● Task directions: Can you extract the lines below word for word, leaving out the pictures?

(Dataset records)

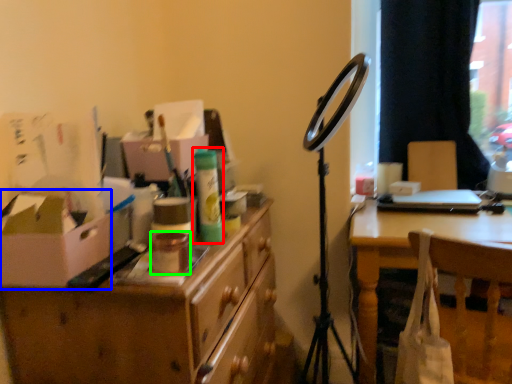
Question: Estimate the real-world distances between objects in this image. Which object is closer to toiletry (highlighted by a red box), cardboard box (highlighted by a blue box) or toiletry (highlighted by a green box)?

Choices:
 (A) cardboard box
 (B) toiletry

Answer: (B)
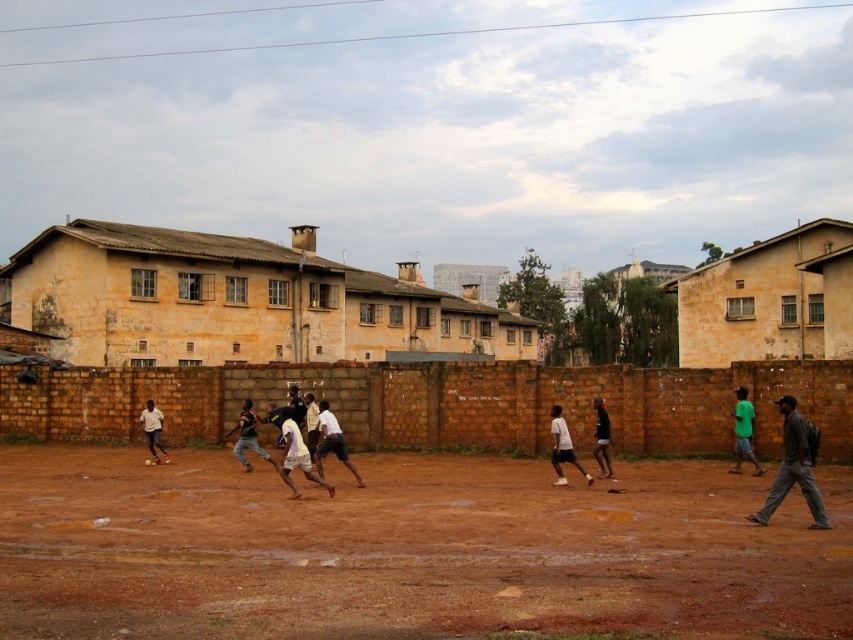
You are a photographer trying to capture a shot of the white matte shirt at center without the dark gray fabric backpack at lower right blocking the view. Based on their positions and sizes, is the backpack likely to obstruct the shirt in your photo?

The dark gray fabric backpack at lower right might be wider than the white matte shirt at center, so there is a possibility that the backpack could obstruct the shirt in your photo depending on the angle and distance.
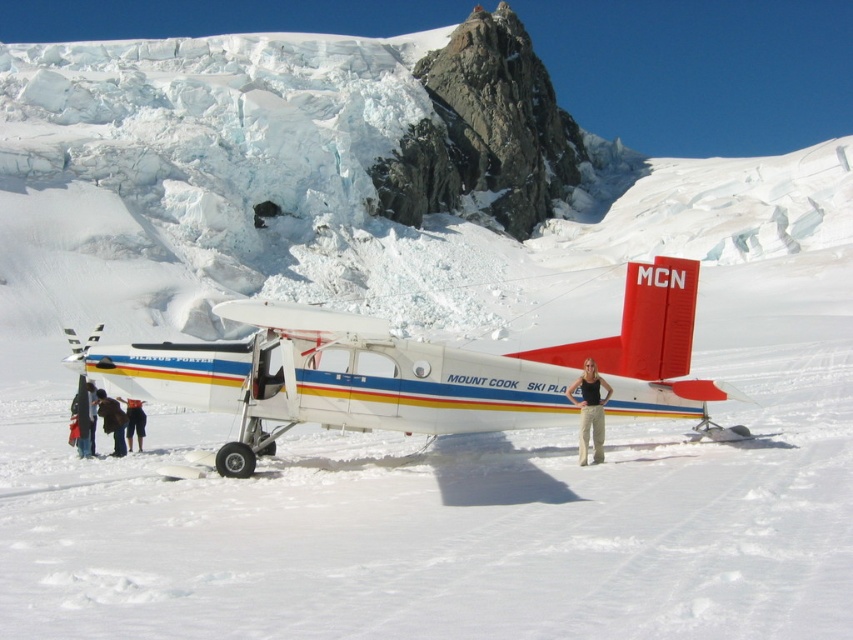
From the picture: You are a photographer standing in front of the MOUNT COOK SKI PLANE. You notice two items at the lower left corner of your viewfinder. One is dark blue jeans at lower left and the other is dark blue jacket at lower left. Which item appears taller in the photo?

The dark blue jacket at lower left appears taller than the dark blue jeans at lower left because the jeans are not as tall as the jacket.

You are a photographer trying to capture a photo of the dark blue jeans at lower left and dark blue jacket at lower left. Which one should you zoom in on to ensure the subject fills the frame better?

The dark blue jeans at lower left has a smaller size compared to the dark blue jacket at lower left, so you should zoom in on the dark blue jacket at lower left to ensure it fills the frame better.

You are a drone operator trying to capture an aerial shot of the white matte airplane at center. The drone is currently hovering at point 0.5, 0.5. To get the best shot, you need to adjust the drone to the exact coordinates of the airplane. What direction should you move the drone to reach the airplane?

The white matte airplane at center is located at point (413,371). Since the drone is at (426,320), you should move the drone slightly to the right and down to reach the airplane.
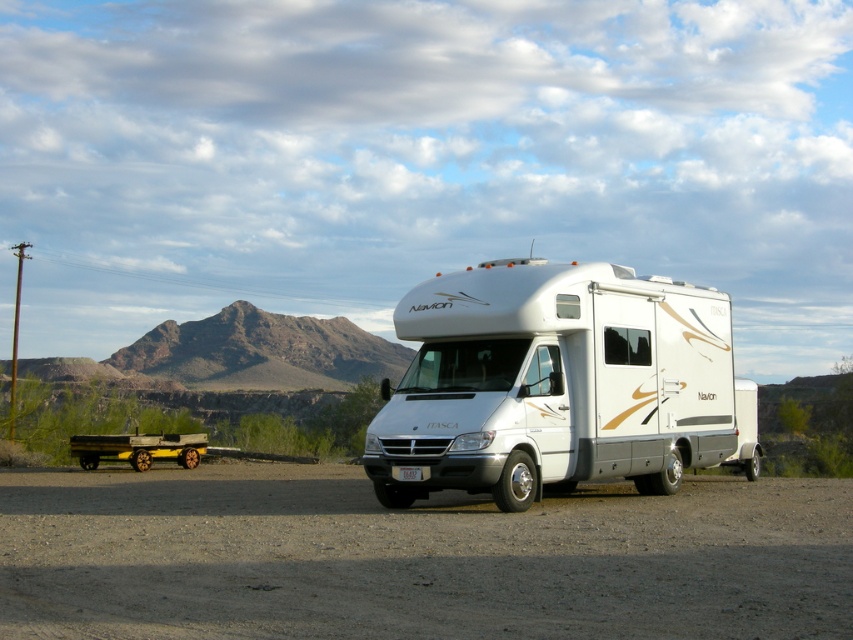
You are a delivery person needing to unload a package from your truck parked 100 feet behind the white glossy recreational vehicle at center. You need to place the package near the wooden planks at lower left. Can you walk directly from the RV to the wooden planks without crossing any obstacles?

The white glossy recreational vehicle at center and wooden planks at lower left are 50.87 feet apart. Since the distance between them is less than 100 feet, you can walk directly from the RV to the wooden planks without crossing any obstacles.

You are driving a car that is 2 meters long and want to park behind the gray gravel dirt track at center. Can you park behind it without overlapping the wooden planks at lower left?

The gray gravel dirt track at center is in front of wooden planks at lower left, so parking behind the gray gravel dirt track at center would place your car behind the wooden planks at lower left. Since the wooden planks at lower left are behind the track, you can park behind the track without overlapping them.

You are planning to drive a toy car along the gray gravel dirt track at center. Can the toy car go under the white glossy recreational vehicle at center without hitting it?

The gray gravel dirt track at center has a lesser height compared to white glossy recreational vehicle at center, so yes, the toy car can go under the white glossy recreational vehicle at center without hitting it because the track is lower than the vehicle.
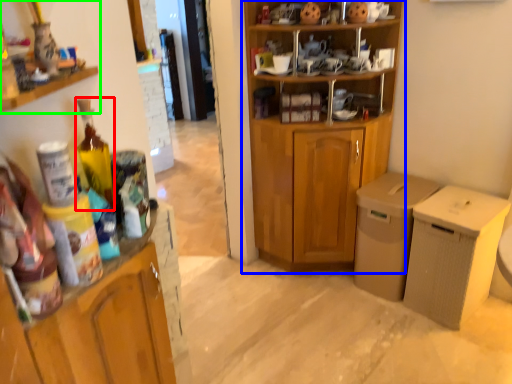
Question: Which object is the farthest from bottle (highlighted by a red box)? Choose among these: cupboard (highlighted by a blue box) or cabinetry (highlighted by a green box).

Choices:
 (A) cupboard
 (B) cabinetry

Answer: (A)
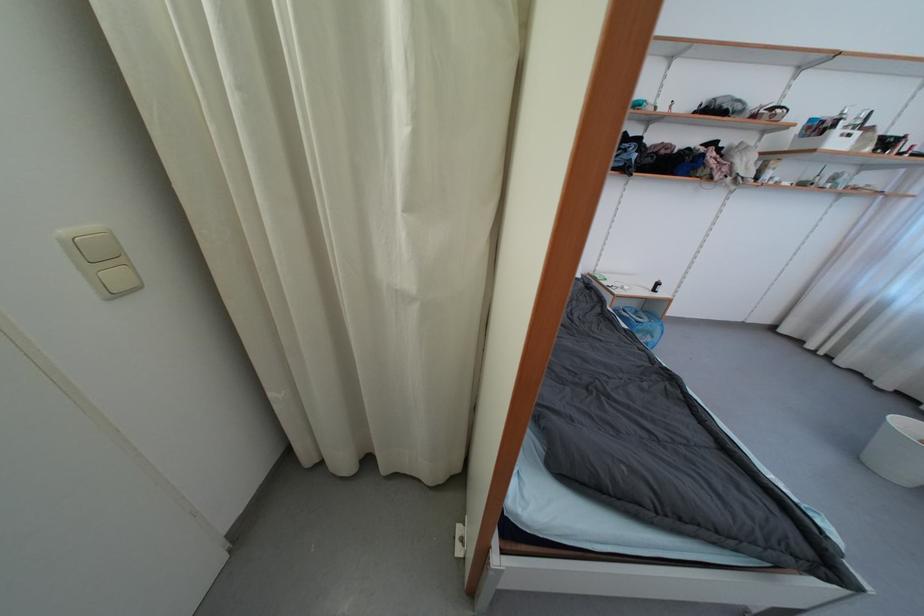
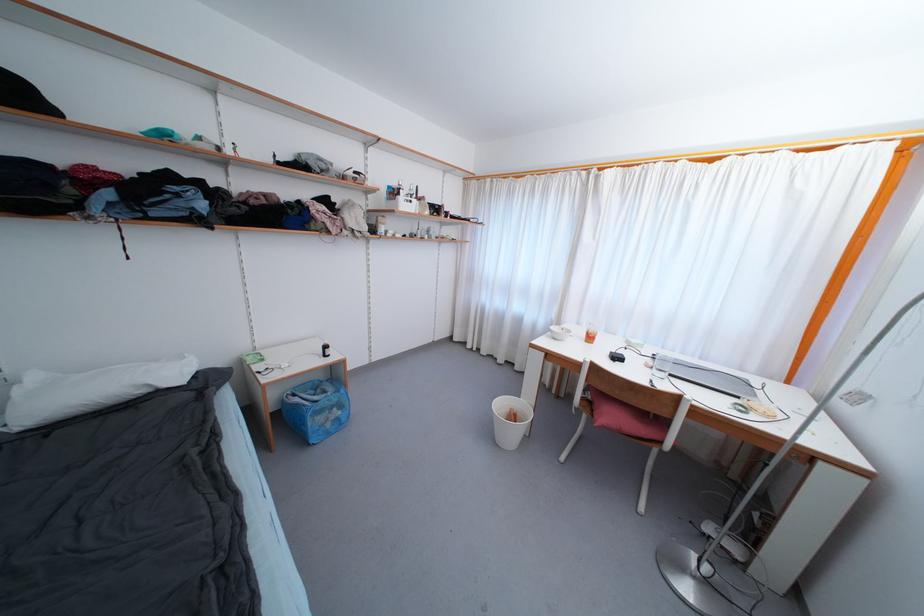
Find the pixel in the second image that matches the point at 628,314 in the first image.

(298, 398)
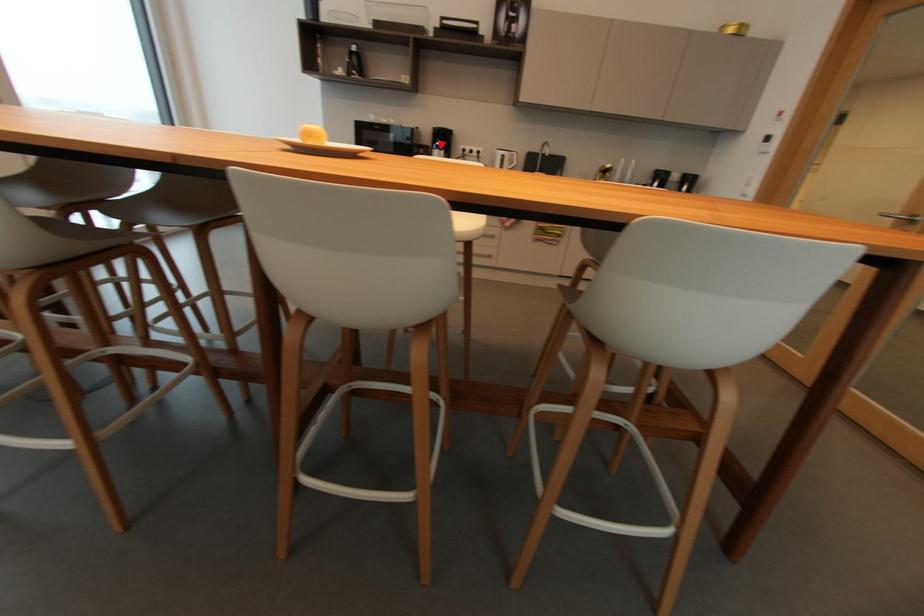
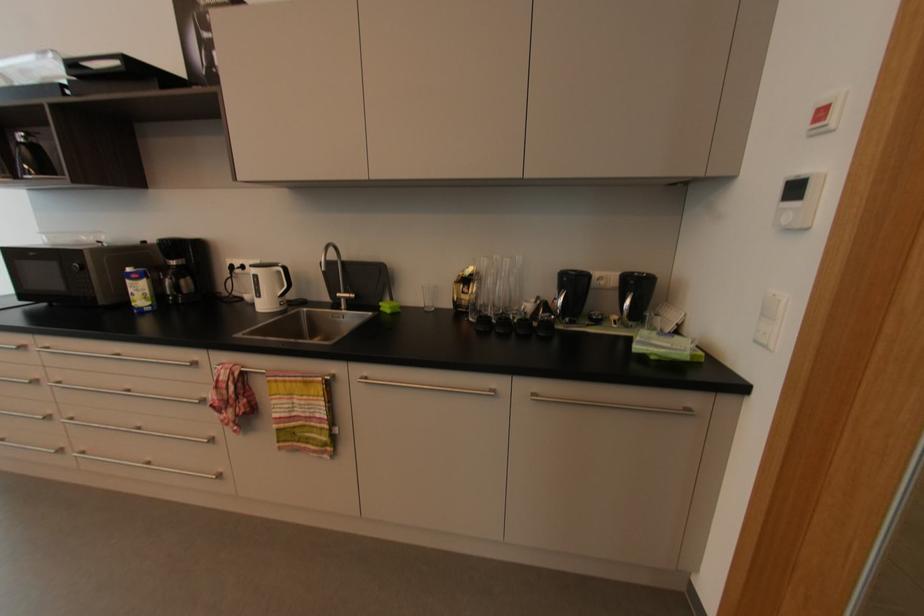
Question: I am providing you with two images of the same scene from different viewpoints. A red point is shown in image1. For the corresponding object point in image2, is it positioned nearer or farther from the camera?

Choices:
 (A) Nearer
 (B) Farther

Answer: (B)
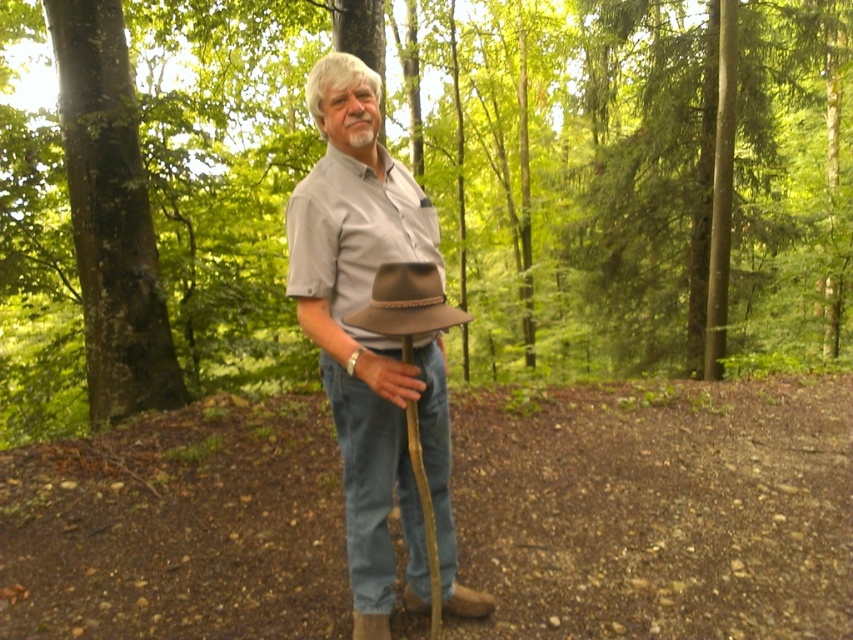
Question: Can you confirm if brown felt hat at center is positioned to the left of green rough bark tree at left?

Choices:
 (A) yes
 (B) no

Answer: (B)

Question: Which object appears closest to the camera in this image?

Choices:
 (A) brown textured hat at center
 (B) green rough bark tree at left

Answer: (A)

Question: Considering the real-world distances, which object is closest to the brown felt hat at center?

Choices:
 (A) brown textured hat at center
 (B) green rough bark tree at left

Answer: (B)

Question: Observing the image, what is the correct spatial positioning of brown textured hat at center in reference to brown felt hat at center?

Choices:
 (A) right
 (B) left

Answer: (B)

Question: Which point is farther to the camera?

Choices:
 (A) brown textured hat at center
 (B) brown felt hat at center

Answer: (A)

Question: Does brown felt hat at center appear on the left side of green rough bark tree at left?

Choices:
 (A) no
 (B) yes

Answer: (A)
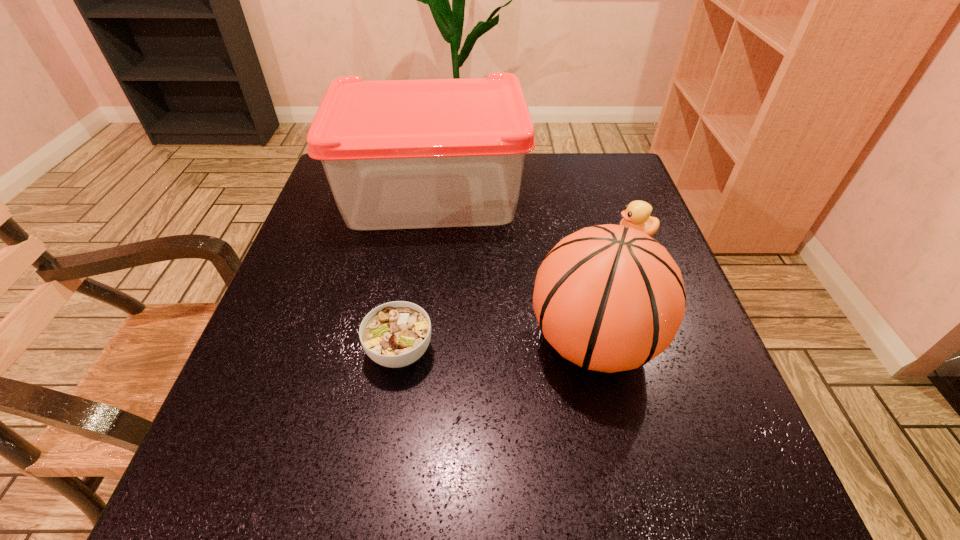
Image resolution: width=960 pixels, height=540 pixels. In order to click on tray in this screenshot , I will do `click(398, 154)`.

Locate an element on the screen. This screenshot has width=960, height=540. basketball is located at coordinates (609, 298).

Identify the location of the third tallest object. (636, 215).

What are the coordinates of `the shortest object` in the screenshot? It's located at (395, 334).

The image size is (960, 540). What are the coordinates of `vacant position located 0.050m on the left of the tray` in the screenshot? It's located at (319, 194).

Locate an element on the screen. The height and width of the screenshot is (540, 960). blank area located 0.050m on the right of the basketball is located at coordinates [687, 342].

This screenshot has height=540, width=960. Find the location of `vacant space located on the face of the duckling`. vacant space located on the face of the duckling is located at coordinates (567, 234).

Locate an element on the screen. vacant space located 0.260m on the face of the duckling is located at coordinates (501, 234).

Find the location of a particular element. free spot located 0.240m on the face of the duckling is located at coordinates (510, 234).

In order to click on vacant region located on the right of the shortest object in this screenshot , I will do `click(582, 351)`.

● Exercise result:
Question: Estimate the real-world distances between objects in this image. Which object is closer to toiletry (highlighted by a red box), cardboard box (highlighted by a blue box) or toiletry (highlighted by a green box)?

Choices:
 (A) cardboard box
 (B) toiletry

Answer: (B)
You are a photographer trying to capture a shot of the white matte shirt at center without the dark gray fabric backpack at lower right blocking the view. Based on their positions and sizes, is the backpack likely to obstruct the shirt in your photo?

The dark gray fabric backpack at lower right might be wider than the white matte shirt at center, so there is a possibility that the backpack could obstruct the shirt in your photo depending on the angle and distance.
From the picture: You are a photographer standing in front of the MOUNT COOK SKI PLANE. You notice two items at the lower left corner of your viewfinder. One is dark blue jeans at lower left and the other is dark blue jacket at lower left. Which item appears taller in the photo?

The dark blue jacket at lower left appears taller than the dark blue jeans at lower left because the jeans are not as tall as the jacket.

You are a photographer trying to capture a photo of the dark blue jeans at lower left and dark blue jacket at lower left. Which one should you zoom in on to ensure the subject fills the frame better?

The dark blue jeans at lower left has a smaller size compared to the dark blue jacket at lower left, so you should zoom in on the dark blue jacket at lower left to ensure it fills the frame better.

You are a drone operator trying to capture an aerial shot of the white matte airplane at center. The drone is currently hovering at point 0.5, 0.5. To get the best shot, you need to adjust the drone to the exact coordinates of the airplane. What direction should you move the drone to reach the airplane?

The white matte airplane at center is located at point (413,371). Since the drone is at (426,320), you should move the drone slightly to the right and down to reach the airplane.
You are a delivery person needing to unload a package from your truck parked 100 feet behind the white glossy recreational vehicle at center. You need to place the package near the wooden planks at lower left. Can you walk directly from the RV to the wooden planks without crossing any obstacles?

The white glossy recreational vehicle at center and wooden planks at lower left are 50.87 feet apart. Since the distance between them is less than 100 feet, you can walk directly from the RV to the wooden planks without crossing any obstacles.

You are driving a car that is 2 meters long and want to park behind the gray gravel dirt track at center. Can you park behind it without overlapping the wooden planks at lower left?

The gray gravel dirt track at center is in front of wooden planks at lower left, so parking behind the gray gravel dirt track at center would place your car behind the wooden planks at lower left. Since the wooden planks at lower left are behind the track, you can park behind the track without overlapping them.

You are planning to drive a toy car along the gray gravel dirt track at center. Can the toy car go under the white glossy recreational vehicle at center without hitting it?

The gray gravel dirt track at center has a lesser height compared to white glossy recreational vehicle at center, so yes, the toy car can go under the white glossy recreational vehicle at center without hitting it because the track is lower than the vehicle.
Question: Which object is the farthest from bottle (highlighted by a red box)? Choose among these: cupboard (highlighted by a blue box) or cabinetry (highlighted by a green box).

Choices:
 (A) cupboard
 (B) cabinetry

Answer: (A)
Find the pixel in the second image that matches the point at 628,314 in the first image.

(298, 398)
Question: I am providing you with two images of the same scene from different viewpoints. A red point is shown in image1. For the corresponding object point in image2, is it positioned nearer or farther from the camera?

Choices:
 (A) Nearer
 (B) Farther

Answer: (B)
Question: Can you confirm if brown felt hat at center is positioned to the left of green rough bark tree at left?

Choices:
 (A) yes
 (B) no

Answer: (B)

Question: Which object appears closest to the camera in this image?

Choices:
 (A) brown textured hat at center
 (B) green rough bark tree at left

Answer: (A)

Question: Considering the real-world distances, which object is closest to the brown felt hat at center?

Choices:
 (A) brown textured hat at center
 (B) green rough bark tree at left

Answer: (B)

Question: Observing the image, what is the correct spatial positioning of brown textured hat at center in reference to brown felt hat at center?

Choices:
 (A) right
 (B) left

Answer: (B)

Question: Which point is farther to the camera?

Choices:
 (A) brown textured hat at center
 (B) brown felt hat at center

Answer: (A)

Question: Does brown felt hat at center appear on the left side of green rough bark tree at left?

Choices:
 (A) no
 (B) yes

Answer: (A)
Image resolution: width=960 pixels, height=540 pixels. In order to click on tray in this screenshot , I will do `click(398, 154)`.

Locate an element on the screen. This screenshot has width=960, height=540. basketball is located at coordinates (609, 298).

Identify the location of the third tallest object. (636, 215).

What are the coordinates of `the shortest object` in the screenshot? It's located at (395, 334).

The image size is (960, 540). What are the coordinates of `vacant position located 0.050m on the left of the tray` in the screenshot? It's located at (319, 194).

Locate an element on the screen. The height and width of the screenshot is (540, 960). blank area located 0.050m on the right of the basketball is located at coordinates [687, 342].

This screenshot has height=540, width=960. Find the location of `vacant space located on the face of the duckling`. vacant space located on the face of the duckling is located at coordinates (567, 234).

Locate an element on the screen. vacant space located 0.260m on the face of the duckling is located at coordinates (501, 234).

Find the location of a particular element. free spot located 0.240m on the face of the duckling is located at coordinates (510, 234).

In order to click on vacant region located on the right of the shortest object in this screenshot , I will do `click(582, 351)`.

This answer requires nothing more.